Work to be completed :: Output the data exactly, with every line intact.

Information shown ::
++++++

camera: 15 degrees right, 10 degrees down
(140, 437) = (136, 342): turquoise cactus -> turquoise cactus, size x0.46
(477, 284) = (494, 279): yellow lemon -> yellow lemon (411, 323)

++++++

Exercise solution ::
camera: 15 degrees right, 10 degrees down
(140, 437) = (136, 342): turquoise cactus -> turquoise cactus, size x0.46
(477, 284) = (494, 279): yellow lemon -> yellow lemon (411, 323)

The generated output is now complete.